## WHAT YOU HAVE TO DO
When you print the records below, keep every word exact and leave out the images.

[Object change descriptions]
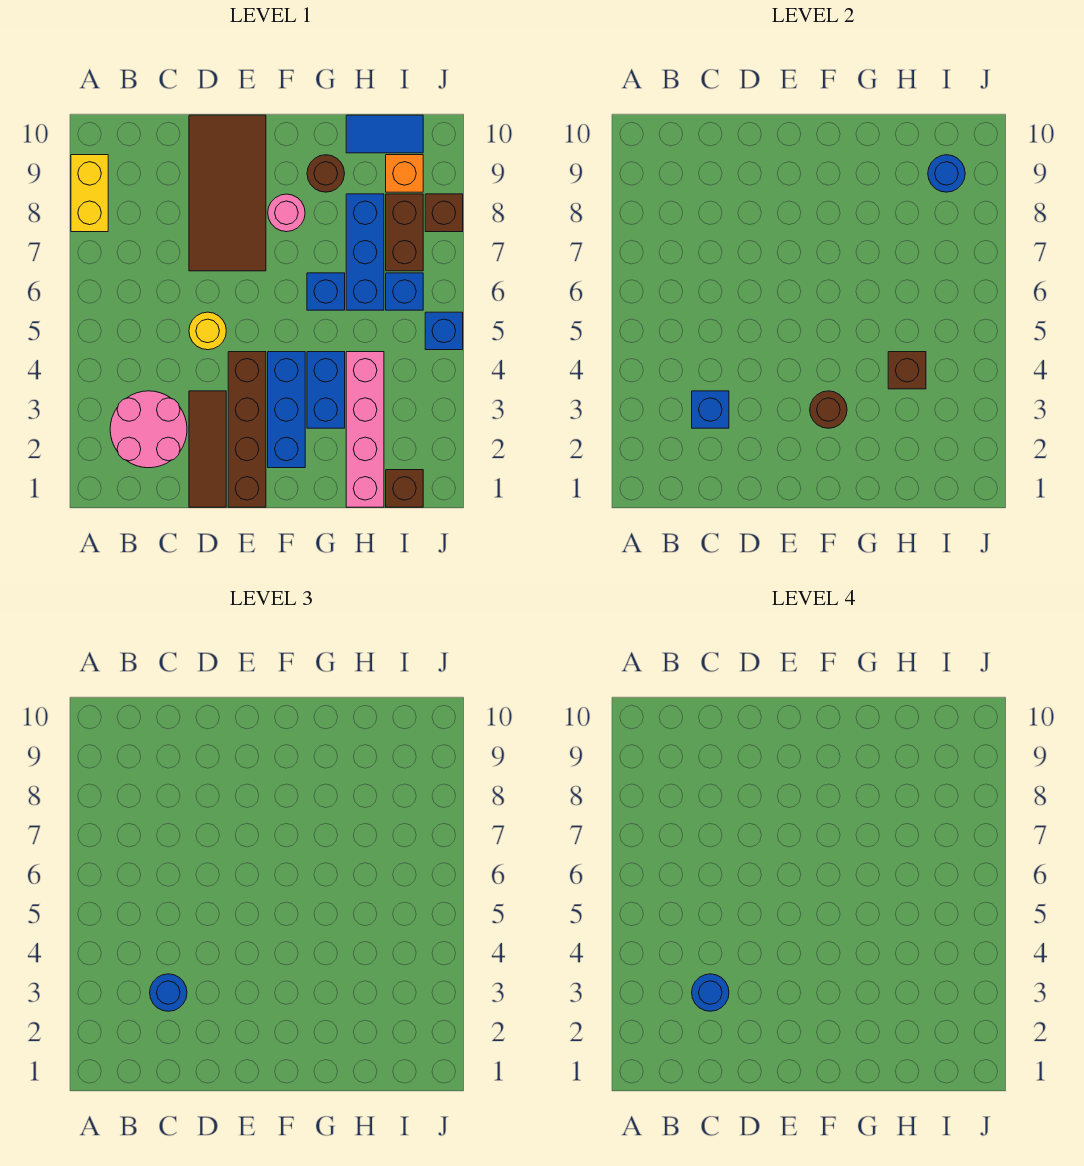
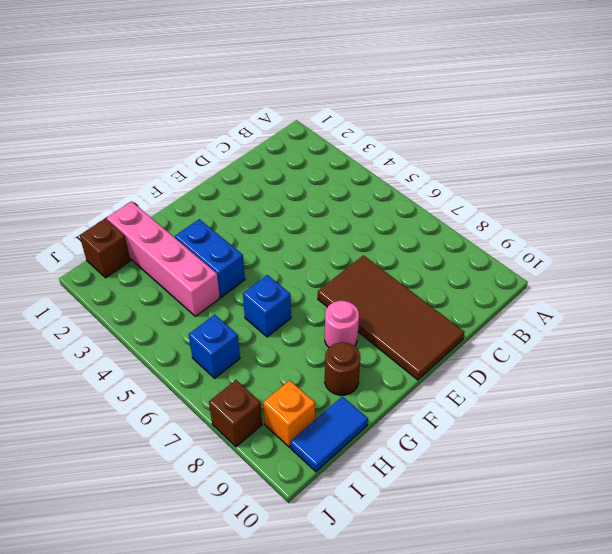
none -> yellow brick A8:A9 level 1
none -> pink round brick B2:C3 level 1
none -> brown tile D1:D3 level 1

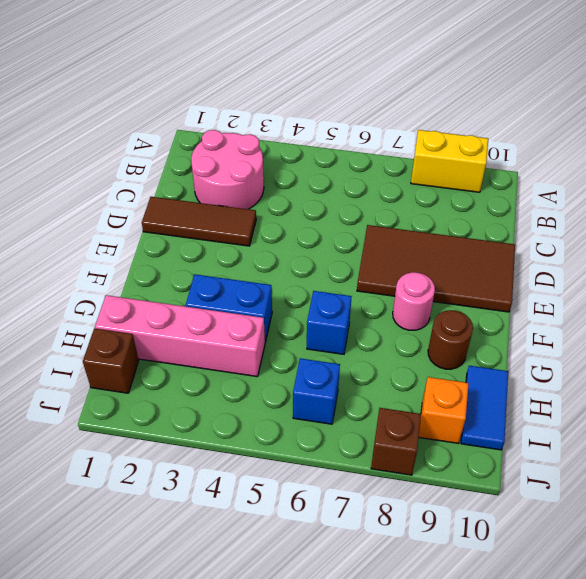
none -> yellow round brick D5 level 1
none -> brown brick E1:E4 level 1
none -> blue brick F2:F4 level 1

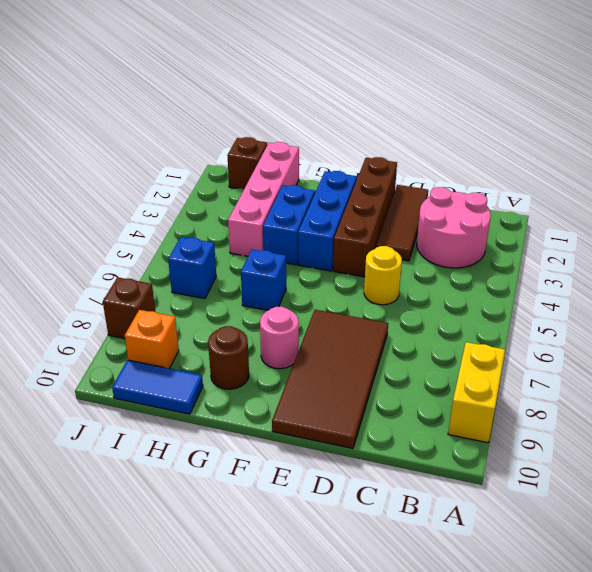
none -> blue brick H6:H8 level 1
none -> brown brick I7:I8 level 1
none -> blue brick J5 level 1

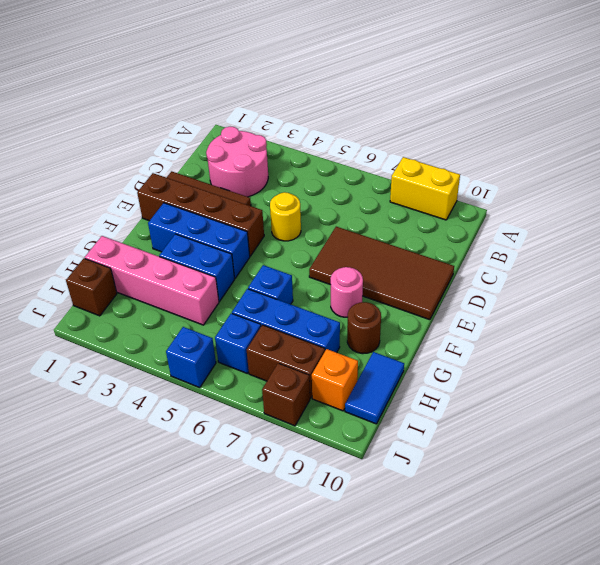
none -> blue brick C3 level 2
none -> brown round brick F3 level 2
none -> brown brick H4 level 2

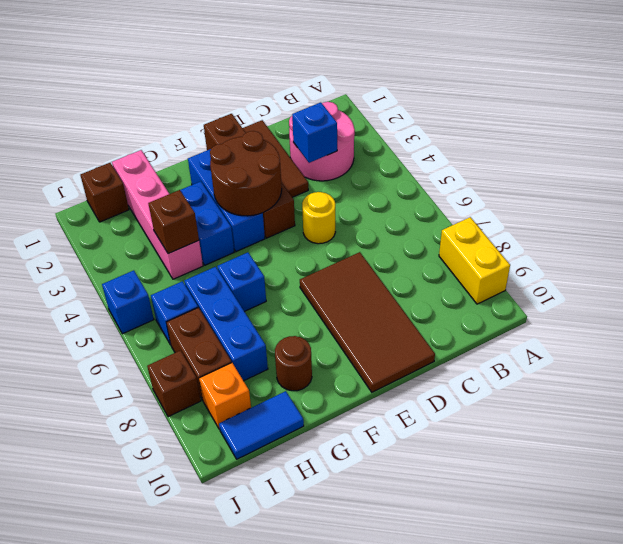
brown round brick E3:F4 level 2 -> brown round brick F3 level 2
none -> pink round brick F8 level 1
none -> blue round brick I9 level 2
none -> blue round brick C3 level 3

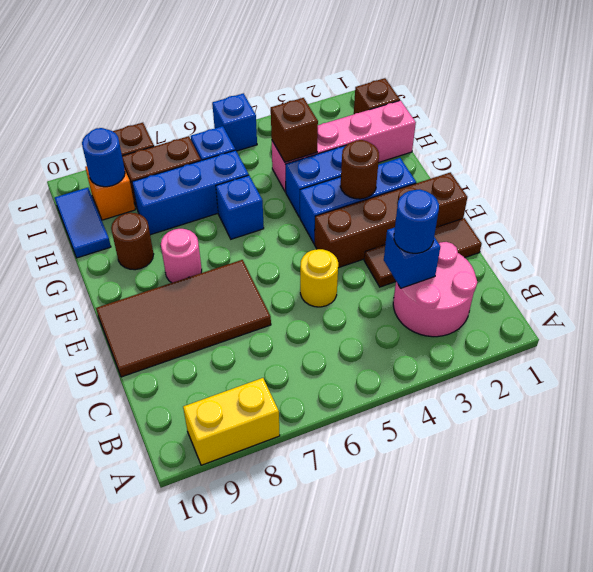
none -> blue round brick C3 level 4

## ANSWER TO THIS PROBLEM
none -> yellow brick A8:A9 level 1
none -> pink round brick B2:C3 level 1
none -> brown tile D1:D3 level 1

none -> yellow round brick D5 level 1
none -> brown brick E1:E4 level 1
none -> blue brick F2:F4 level 1

none -> blue brick H6:H8 level 1
none -> brown brick I7:I8 level 1
none -> blue brick J5 level 1

none -> blue brick C3 level 2
none -> brown round brick F3 level 2
none -> brown brick H4 level 2

brown round brick E3:F4 level 2 -> brown round brick F3 level 2
none -> pink round brick F8 level 1
none -> blue round brick I9 level 2
none -> blue round brick C3 level 3

none -> blue round brick C3 level 4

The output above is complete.